Your assignment: Print all of the records. Exclude the images.

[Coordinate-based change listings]
________________________________________

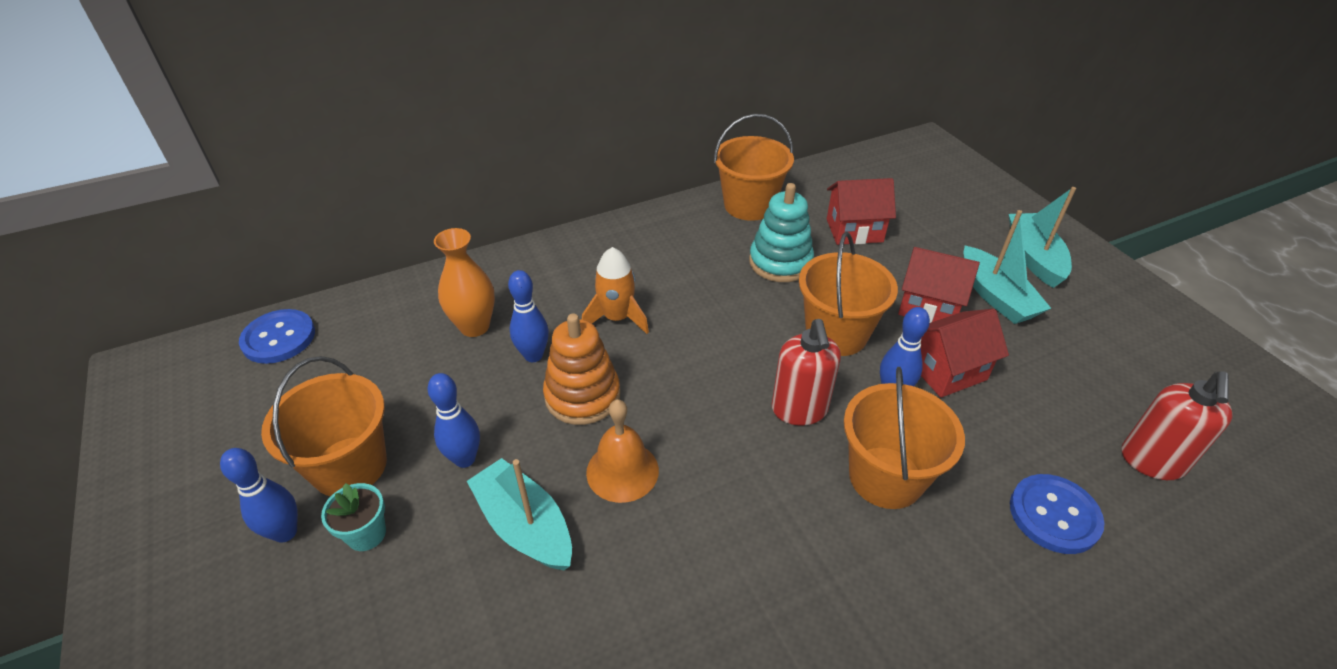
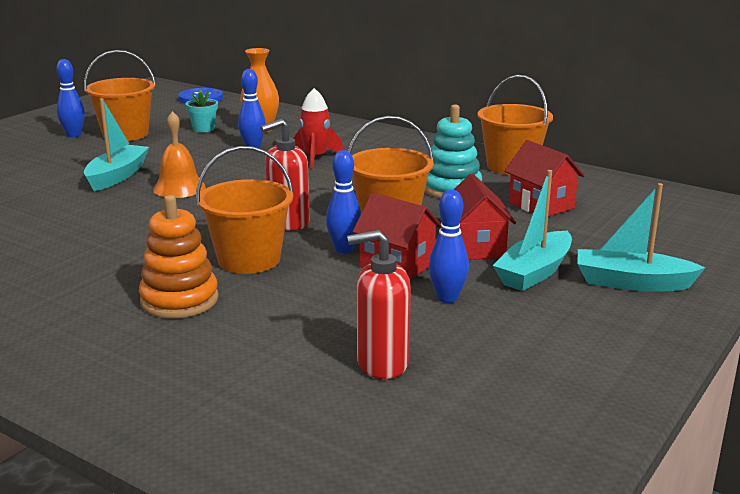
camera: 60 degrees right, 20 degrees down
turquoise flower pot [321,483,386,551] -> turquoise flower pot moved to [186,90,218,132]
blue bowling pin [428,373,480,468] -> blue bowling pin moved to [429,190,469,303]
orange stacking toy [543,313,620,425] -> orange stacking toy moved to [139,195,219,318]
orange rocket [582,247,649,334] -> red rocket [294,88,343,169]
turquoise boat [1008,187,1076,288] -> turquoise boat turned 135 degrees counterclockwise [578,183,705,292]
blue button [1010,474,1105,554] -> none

________________________________________

Response to the task:
camera: 60 degrees right, 20 degrees down
turquoise flower pot [321,483,386,551] -> turquoise flower pot moved to [186,90,218,132]
blue bowling pin [428,373,480,468] -> blue bowling pin moved to [429,190,469,303]
orange stacking toy [543,313,620,425] -> orange stacking toy moved to [139,195,219,318]
orange rocket [582,247,649,334] -> red rocket [294,88,343,169]
turquoise boat [1008,187,1076,288] -> turquoise boat turned 135 degrees counterclockwise [578,183,705,292]
blue button [1010,474,1105,554] -> none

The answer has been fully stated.